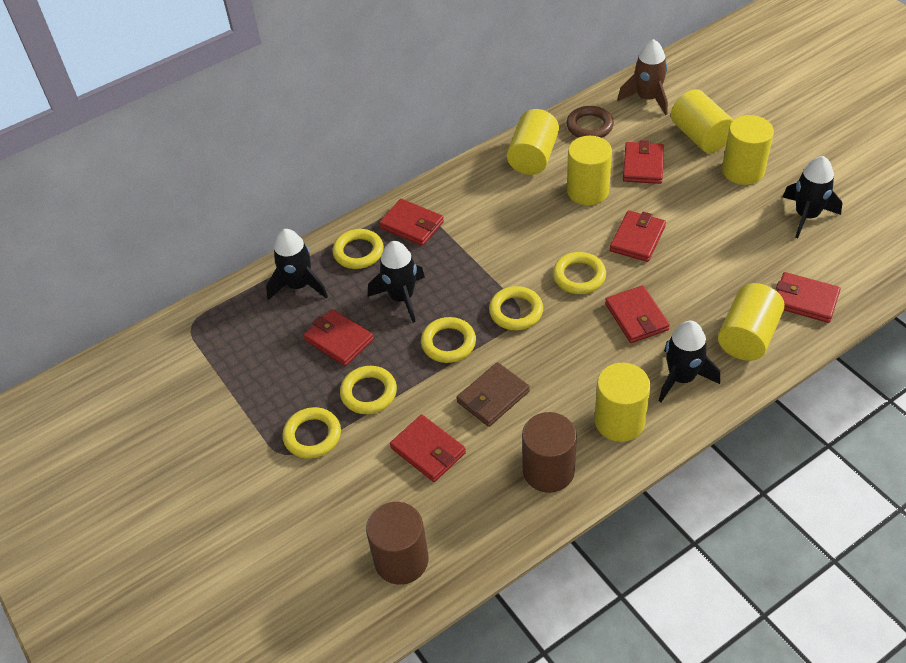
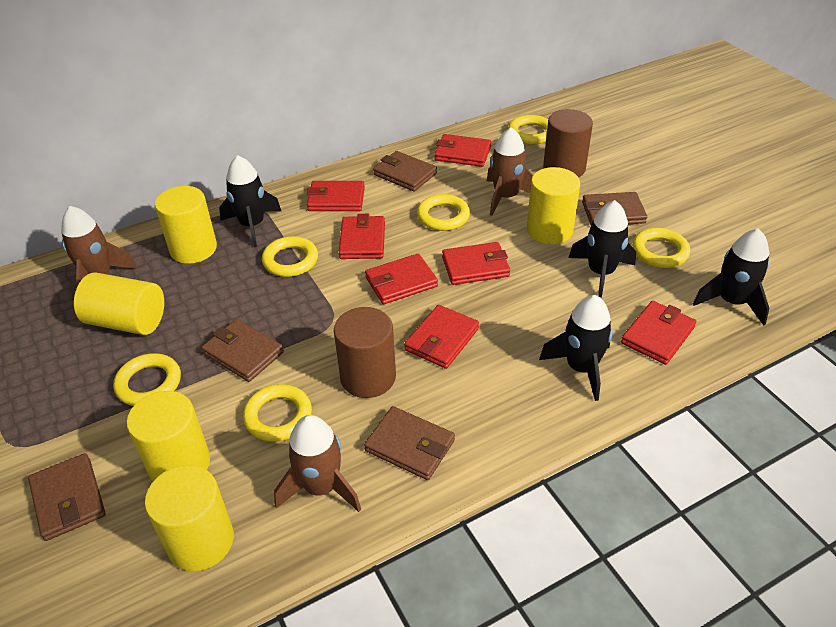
brown ring: 1 -> 0
brown rocket: 1 -> 3
brown wallet: 1 -> 5
yellow cylinder: 6 -> 5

_WORK REQUIRED_
Determine how many lines of the listing above include the word "brown", and report that number only.

_OUTPUT BELOW_
3